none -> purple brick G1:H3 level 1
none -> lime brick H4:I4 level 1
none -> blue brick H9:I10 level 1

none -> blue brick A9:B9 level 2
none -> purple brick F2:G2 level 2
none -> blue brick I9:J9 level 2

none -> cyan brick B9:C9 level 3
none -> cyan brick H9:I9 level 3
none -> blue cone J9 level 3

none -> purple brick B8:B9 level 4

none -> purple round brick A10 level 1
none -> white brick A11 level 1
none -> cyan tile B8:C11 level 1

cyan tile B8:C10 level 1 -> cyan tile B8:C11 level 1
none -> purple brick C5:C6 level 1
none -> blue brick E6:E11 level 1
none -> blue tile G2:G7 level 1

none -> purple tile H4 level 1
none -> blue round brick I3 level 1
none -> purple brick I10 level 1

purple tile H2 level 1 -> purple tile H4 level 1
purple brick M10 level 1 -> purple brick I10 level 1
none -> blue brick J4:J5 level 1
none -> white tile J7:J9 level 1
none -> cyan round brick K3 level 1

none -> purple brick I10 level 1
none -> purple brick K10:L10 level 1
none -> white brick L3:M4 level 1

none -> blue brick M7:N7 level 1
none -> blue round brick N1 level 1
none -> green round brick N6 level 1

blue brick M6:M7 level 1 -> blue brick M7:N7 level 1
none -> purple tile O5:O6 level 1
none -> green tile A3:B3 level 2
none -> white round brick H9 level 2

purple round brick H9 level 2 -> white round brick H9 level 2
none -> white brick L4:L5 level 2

-*-*-

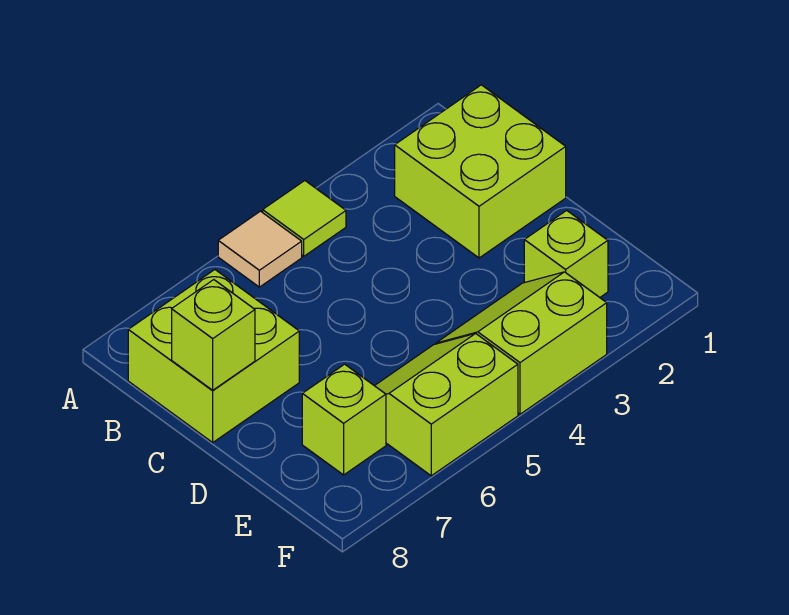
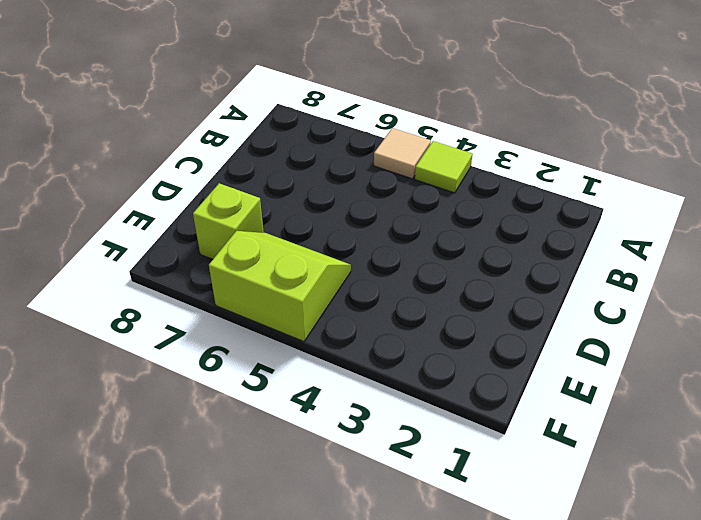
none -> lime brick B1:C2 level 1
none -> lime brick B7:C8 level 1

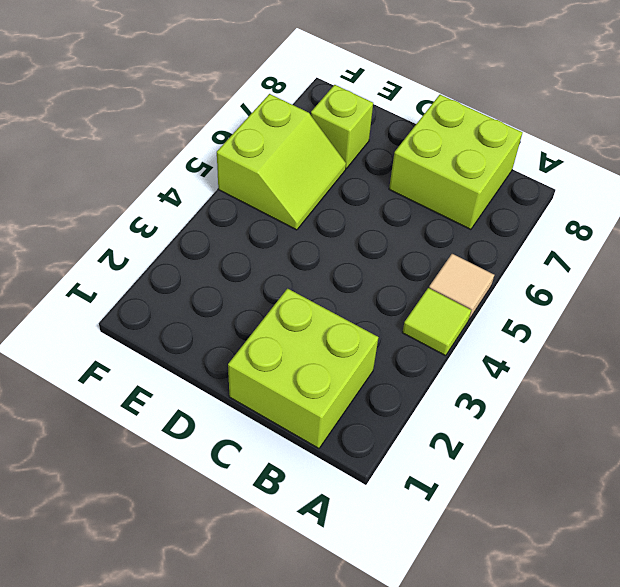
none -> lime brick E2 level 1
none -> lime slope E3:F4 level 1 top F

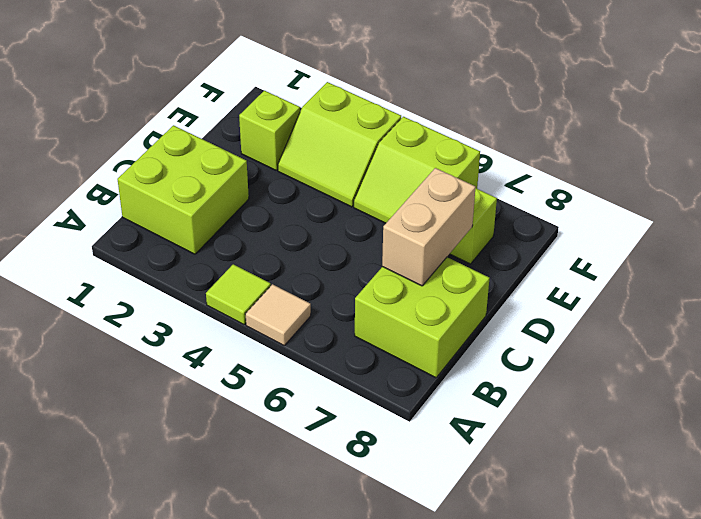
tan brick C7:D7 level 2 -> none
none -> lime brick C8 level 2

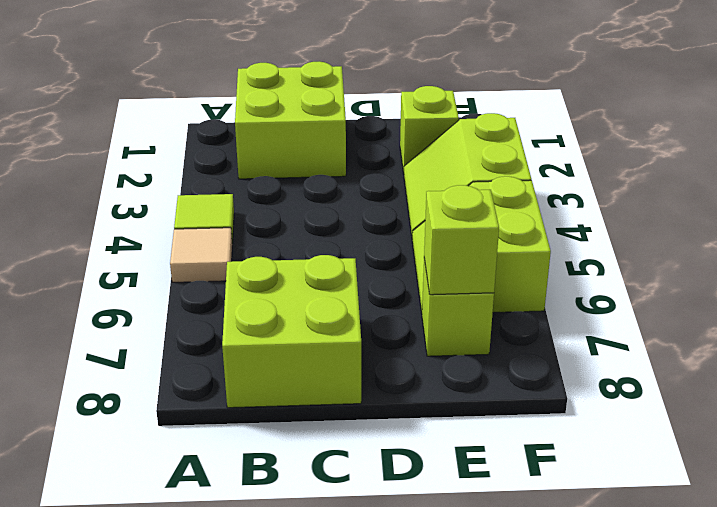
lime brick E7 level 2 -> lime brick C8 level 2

-*-*-

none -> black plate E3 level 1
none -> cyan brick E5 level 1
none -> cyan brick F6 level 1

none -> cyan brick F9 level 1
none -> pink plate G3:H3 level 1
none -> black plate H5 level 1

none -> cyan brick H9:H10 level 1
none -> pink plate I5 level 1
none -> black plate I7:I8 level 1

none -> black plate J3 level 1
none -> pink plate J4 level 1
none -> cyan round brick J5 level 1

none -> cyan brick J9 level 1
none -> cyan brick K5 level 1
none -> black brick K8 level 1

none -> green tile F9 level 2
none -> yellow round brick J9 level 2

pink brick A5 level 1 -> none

-*-*-

* **What to produce**: Using the data above, transcribe the lines that run from the line with "none -> pink plate J4 level 1" to the line with "pink brick A5 level 1 -> none", both ends kept, and output nothing else.

* **Solution for this problem**:
none -> pink plate J4 level 1
none -> cyan round brick J5 level 1

none -> cyan brick J9 level 1
none -> cyan brick K5 level 1
none -> black brick K8 level 1

none -> green tile F9 level 2
none -> yellow round brick J9 level 2

pink brick A5 level 1 -> none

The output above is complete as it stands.